BEGIN Data to use

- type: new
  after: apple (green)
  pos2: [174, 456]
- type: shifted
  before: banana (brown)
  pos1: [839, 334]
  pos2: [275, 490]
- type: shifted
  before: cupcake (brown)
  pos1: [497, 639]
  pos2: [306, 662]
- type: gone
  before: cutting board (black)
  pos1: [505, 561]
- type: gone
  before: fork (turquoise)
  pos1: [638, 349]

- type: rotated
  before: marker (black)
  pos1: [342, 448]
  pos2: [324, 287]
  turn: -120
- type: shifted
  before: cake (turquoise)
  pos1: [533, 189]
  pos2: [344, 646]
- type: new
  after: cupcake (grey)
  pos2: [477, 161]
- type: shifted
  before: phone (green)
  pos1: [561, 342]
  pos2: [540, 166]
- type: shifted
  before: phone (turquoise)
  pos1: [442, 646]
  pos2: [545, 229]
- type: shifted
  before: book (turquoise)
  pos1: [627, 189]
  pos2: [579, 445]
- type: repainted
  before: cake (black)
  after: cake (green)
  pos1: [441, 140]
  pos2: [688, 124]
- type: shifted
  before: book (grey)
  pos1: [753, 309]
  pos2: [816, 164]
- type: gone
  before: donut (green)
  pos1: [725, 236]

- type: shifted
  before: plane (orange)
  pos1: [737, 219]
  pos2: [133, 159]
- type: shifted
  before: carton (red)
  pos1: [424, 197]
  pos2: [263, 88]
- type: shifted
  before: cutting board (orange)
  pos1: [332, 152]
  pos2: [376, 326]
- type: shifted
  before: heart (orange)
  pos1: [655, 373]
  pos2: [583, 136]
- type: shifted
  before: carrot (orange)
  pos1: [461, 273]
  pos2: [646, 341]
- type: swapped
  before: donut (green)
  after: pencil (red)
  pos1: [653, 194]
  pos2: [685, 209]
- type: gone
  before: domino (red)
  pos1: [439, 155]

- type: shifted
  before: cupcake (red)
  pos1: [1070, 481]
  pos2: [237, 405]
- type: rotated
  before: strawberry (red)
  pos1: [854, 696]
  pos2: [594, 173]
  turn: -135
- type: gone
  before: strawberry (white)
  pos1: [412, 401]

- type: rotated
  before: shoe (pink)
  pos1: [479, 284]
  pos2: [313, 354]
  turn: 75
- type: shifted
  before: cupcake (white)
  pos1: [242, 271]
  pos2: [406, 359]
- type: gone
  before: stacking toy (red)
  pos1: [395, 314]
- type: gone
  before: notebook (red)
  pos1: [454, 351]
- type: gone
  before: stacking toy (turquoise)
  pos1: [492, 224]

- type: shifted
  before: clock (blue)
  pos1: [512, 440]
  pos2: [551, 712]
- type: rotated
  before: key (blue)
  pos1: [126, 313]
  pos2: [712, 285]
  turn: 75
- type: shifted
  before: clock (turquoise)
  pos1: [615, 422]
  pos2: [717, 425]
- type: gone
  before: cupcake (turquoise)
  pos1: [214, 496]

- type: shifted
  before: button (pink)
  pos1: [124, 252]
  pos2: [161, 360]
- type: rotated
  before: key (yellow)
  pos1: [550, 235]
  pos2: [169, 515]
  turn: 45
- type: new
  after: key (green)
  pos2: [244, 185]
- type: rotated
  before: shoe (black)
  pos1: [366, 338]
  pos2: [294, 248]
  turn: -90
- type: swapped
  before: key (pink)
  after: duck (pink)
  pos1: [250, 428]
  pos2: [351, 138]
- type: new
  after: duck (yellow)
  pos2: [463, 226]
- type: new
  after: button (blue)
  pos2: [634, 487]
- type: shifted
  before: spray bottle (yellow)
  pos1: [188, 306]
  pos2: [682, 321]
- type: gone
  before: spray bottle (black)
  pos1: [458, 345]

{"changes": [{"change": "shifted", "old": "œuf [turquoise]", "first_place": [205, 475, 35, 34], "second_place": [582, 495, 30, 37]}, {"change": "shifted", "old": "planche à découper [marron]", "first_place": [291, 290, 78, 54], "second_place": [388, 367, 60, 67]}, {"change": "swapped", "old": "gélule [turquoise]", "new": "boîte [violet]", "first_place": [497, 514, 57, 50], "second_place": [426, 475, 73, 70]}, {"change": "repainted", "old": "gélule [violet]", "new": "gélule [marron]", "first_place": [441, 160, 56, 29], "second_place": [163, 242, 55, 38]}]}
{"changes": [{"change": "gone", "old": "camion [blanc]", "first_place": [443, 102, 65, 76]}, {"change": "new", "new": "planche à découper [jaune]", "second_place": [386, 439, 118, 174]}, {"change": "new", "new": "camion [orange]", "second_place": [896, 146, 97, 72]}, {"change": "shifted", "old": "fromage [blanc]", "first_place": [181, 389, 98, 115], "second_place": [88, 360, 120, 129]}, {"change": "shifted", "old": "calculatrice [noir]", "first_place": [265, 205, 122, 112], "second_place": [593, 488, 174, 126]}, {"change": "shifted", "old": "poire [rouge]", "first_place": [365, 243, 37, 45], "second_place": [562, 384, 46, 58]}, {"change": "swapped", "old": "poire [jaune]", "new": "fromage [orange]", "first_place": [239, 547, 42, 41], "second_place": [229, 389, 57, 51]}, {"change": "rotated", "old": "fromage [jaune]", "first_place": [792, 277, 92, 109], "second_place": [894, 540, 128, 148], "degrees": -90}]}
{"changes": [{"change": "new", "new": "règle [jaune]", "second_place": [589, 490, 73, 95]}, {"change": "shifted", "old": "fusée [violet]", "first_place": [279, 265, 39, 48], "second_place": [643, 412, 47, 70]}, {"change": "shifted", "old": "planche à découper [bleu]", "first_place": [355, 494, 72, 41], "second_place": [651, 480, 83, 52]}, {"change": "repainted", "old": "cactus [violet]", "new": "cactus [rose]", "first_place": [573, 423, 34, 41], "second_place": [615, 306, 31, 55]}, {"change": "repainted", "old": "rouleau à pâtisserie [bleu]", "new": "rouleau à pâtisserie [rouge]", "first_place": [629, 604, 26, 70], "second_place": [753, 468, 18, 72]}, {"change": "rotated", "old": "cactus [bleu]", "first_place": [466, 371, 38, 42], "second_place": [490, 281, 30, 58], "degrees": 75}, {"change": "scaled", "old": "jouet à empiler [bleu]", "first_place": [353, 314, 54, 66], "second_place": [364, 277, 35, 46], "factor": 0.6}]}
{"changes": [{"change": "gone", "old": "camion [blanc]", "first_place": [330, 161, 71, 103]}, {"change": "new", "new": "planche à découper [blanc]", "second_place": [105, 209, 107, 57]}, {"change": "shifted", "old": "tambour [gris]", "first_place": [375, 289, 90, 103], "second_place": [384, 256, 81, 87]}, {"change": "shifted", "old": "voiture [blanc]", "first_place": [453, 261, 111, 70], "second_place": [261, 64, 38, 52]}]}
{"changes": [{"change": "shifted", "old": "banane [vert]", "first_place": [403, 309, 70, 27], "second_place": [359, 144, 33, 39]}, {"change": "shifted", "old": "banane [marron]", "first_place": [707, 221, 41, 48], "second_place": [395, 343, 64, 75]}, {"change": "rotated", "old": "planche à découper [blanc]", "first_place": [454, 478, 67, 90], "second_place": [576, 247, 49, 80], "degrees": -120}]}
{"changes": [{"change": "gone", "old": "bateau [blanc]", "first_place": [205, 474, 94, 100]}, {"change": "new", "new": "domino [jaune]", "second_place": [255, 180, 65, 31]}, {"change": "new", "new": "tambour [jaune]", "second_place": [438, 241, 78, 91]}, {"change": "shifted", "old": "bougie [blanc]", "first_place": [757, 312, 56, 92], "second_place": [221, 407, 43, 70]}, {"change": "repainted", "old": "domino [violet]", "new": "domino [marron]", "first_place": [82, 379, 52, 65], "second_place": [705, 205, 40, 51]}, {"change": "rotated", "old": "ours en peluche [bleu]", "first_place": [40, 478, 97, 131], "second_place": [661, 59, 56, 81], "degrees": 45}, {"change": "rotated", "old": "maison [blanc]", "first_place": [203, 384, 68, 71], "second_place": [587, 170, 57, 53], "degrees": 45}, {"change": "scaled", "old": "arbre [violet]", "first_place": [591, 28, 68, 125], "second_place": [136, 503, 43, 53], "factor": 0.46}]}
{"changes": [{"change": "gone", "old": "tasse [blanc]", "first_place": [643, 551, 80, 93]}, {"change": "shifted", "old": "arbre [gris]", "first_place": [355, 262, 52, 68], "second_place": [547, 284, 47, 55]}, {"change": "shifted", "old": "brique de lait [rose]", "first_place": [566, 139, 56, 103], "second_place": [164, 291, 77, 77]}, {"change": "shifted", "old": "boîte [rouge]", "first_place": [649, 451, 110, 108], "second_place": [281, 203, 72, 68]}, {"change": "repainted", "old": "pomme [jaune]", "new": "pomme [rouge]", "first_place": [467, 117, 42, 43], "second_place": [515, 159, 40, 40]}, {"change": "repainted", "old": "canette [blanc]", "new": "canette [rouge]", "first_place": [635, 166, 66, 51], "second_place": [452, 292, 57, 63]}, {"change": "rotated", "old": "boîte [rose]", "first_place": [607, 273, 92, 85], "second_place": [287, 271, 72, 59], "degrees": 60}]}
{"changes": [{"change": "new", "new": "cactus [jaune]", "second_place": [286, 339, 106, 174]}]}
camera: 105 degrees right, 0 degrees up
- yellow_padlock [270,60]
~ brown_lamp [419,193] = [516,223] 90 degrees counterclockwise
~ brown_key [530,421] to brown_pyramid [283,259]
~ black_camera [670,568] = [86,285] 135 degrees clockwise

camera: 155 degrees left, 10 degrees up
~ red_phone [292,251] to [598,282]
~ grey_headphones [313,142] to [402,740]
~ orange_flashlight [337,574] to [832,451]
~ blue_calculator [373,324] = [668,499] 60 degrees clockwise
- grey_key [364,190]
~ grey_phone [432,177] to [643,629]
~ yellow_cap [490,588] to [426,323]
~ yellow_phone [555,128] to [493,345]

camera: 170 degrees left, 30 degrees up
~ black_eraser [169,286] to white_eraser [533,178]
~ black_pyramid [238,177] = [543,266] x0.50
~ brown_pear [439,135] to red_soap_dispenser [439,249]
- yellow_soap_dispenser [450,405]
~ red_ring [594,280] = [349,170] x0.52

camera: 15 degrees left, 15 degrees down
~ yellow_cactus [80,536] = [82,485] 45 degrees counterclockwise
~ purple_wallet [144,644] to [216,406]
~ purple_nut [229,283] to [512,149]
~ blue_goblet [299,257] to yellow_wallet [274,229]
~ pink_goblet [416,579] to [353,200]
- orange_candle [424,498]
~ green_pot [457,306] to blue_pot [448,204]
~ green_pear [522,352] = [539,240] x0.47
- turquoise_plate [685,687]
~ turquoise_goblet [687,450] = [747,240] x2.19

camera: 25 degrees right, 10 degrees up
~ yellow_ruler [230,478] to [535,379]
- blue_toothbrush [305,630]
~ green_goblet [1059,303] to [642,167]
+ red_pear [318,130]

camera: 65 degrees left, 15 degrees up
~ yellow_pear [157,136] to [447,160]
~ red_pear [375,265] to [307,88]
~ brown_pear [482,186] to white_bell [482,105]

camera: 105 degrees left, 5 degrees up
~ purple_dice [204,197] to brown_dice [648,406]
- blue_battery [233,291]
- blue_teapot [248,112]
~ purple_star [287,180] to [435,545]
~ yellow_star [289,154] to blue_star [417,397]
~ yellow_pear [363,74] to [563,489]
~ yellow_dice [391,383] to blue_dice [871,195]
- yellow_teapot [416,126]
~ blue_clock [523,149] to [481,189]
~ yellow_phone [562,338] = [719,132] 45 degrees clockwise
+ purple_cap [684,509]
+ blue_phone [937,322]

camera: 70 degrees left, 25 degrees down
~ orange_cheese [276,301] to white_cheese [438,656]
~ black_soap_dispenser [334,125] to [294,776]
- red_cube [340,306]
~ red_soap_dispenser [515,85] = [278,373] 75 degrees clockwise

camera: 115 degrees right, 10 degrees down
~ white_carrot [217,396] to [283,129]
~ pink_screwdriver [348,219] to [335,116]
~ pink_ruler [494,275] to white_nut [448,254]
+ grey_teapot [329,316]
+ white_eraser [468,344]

END Data to use

• _Work task_
Without changing anything, quote the lines from the top of the data to the line that contains "before: fork (turquoise)", including that line.

• _Worked solution_
- type: new
  after: apple (green)
  pos2: [174, 456]
- type: shifted
  before: banana (brown)
  pos1: [839, 334]
  pos2: [275, 490]
- type: shifted
  before: cupcake (brown)
  pos1: [497, 639]
  pos2: [306, 662]
- type: gone
  before: cutting board (black)
  pos1: [505, 561]
- type: gone
  before: fork (turquoise)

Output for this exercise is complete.